=== Begin Enclosure ===

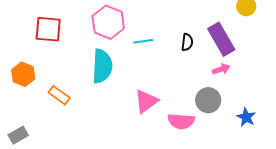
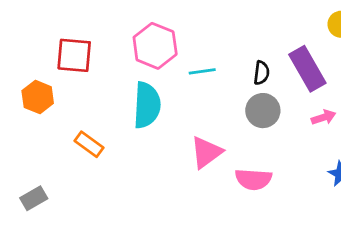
pink arrow: (221, 69) -> (324, 117), moved
orange hexagon: (23, 74) -> (38, 97), moved
gray circle: (208, 100) -> (263, 111), moved

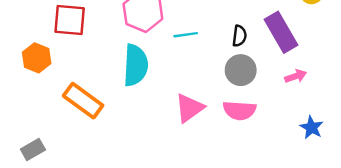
orange rectangle: (89, 144) -> (83, 101), size x1.5
pink semicircle: (253, 179) -> (239, 110), moved

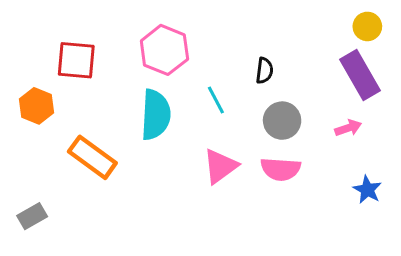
purple rectangle: (281, 32) -> (360, 75), moved
cyan line: (186, 35) -> (216, 100), moved, turned 70
black semicircle: (239, 36) -> (264, 71), moved

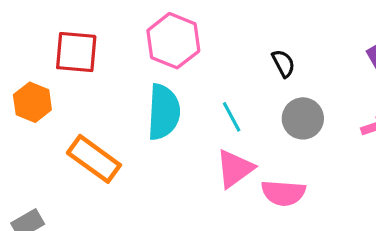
black semicircle: (264, 71) -> (283, 63), turned -35
cyan line: (216, 100) -> (232, 117), moved
pink semicircle: (281, 169) -> (283, 193), moved

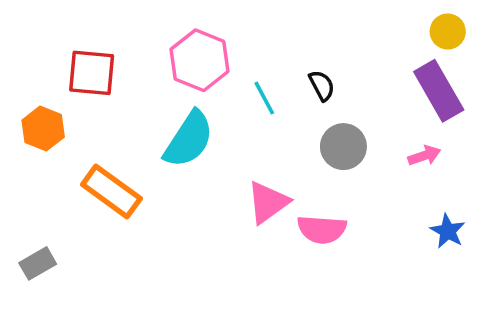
cyan semicircle: (164, 112) -> (189, 139), turned 30
cyan line: (232, 117) -> (264, 98), moved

=== End Enclosure ===

Set down the records again exactly as they appear, leaving each picture behind.

Answer space
pink arrow: (221, 69) -> (324, 117), moved
orange hexagon: (23, 74) -> (38, 97), moved
gray circle: (208, 100) -> (263, 111), moved

orange rectangle: (89, 144) -> (83, 101), size x1.5
pink semicircle: (253, 179) -> (239, 110), moved

purple rectangle: (281, 32) -> (360, 75), moved
cyan line: (186, 35) -> (216, 100), moved, turned 70
black semicircle: (239, 36) -> (264, 71), moved

black semicircle: (264, 71) -> (283, 63), turned -35
cyan line: (216, 100) -> (232, 117), moved
pink semicircle: (281, 169) -> (283, 193), moved

cyan semicircle: (164, 112) -> (189, 139), turned 30
cyan line: (232, 117) -> (264, 98), moved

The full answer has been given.